[Before-and-after coordinate records]
▶

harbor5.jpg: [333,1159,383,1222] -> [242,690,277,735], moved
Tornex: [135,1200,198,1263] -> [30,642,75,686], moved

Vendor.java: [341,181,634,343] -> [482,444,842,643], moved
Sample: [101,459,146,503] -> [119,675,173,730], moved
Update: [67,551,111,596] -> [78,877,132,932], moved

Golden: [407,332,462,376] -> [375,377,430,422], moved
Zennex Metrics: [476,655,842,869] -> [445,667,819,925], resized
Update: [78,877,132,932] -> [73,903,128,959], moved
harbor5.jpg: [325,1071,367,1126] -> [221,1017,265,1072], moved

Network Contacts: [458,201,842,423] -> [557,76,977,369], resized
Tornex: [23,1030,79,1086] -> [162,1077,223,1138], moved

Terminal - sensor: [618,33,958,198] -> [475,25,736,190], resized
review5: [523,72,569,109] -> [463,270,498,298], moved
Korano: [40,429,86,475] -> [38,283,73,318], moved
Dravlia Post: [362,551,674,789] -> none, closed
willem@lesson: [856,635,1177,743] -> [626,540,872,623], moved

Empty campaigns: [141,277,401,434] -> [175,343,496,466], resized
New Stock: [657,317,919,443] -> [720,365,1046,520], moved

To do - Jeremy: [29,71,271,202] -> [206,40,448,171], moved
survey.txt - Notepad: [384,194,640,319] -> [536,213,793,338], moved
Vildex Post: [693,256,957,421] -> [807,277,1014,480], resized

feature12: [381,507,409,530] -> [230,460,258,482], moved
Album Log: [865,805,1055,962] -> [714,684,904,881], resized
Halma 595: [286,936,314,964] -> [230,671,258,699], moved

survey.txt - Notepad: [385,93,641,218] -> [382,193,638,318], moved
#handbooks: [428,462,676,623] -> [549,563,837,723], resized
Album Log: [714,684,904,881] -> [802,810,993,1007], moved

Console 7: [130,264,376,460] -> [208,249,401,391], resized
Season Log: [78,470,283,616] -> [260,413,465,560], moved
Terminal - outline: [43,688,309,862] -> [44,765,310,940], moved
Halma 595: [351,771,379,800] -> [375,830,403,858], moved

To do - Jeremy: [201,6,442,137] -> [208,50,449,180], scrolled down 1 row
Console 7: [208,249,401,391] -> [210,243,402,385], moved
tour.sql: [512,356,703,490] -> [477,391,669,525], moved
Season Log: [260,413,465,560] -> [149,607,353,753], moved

◀

- **WORK INSTRUCTION**
Only the lines from the one containing "To do - Jeremy: [29,71,271,202]" through the last line above belong in your answer. Retype them exactly.

- **SOLUTION FOR THIS TASK**
To do - Jeremy: [29,71,271,202] -> [206,40,448,171], moved
survey.txt - Notepad: [384,194,640,319] -> [536,213,793,338], moved
Vildex Post: [693,256,957,421] -> [807,277,1014,480], resized

feature12: [381,507,409,530] -> [230,460,258,482], moved
Album Log: [865,805,1055,962] -> [714,684,904,881], resized
Halma 595: [286,936,314,964] -> [230,671,258,699], moved

survey.txt - Notepad: [385,93,641,218] -> [382,193,638,318], moved
#handbooks: [428,462,676,623] -> [549,563,837,723], resized
Album Log: [714,684,904,881] -> [802,810,993,1007], moved

Console 7: [130,264,376,460] -> [208,249,401,391], resized
Season Log: [78,470,283,616] -> [260,413,465,560], moved
Terminal - outline: [43,688,309,862] -> [44,765,310,940], moved
Halma 595: [351,771,379,800] -> [375,830,403,858], moved

To do - Jeremy: [201,6,442,137] -> [208,50,449,180], scrolled down 1 row
Console 7: [208,249,401,391] -> [210,243,402,385], moved
tour.sql: [512,356,703,490] -> [477,391,669,525], moved
Season Log: [260,413,465,560] -> [149,607,353,753], moved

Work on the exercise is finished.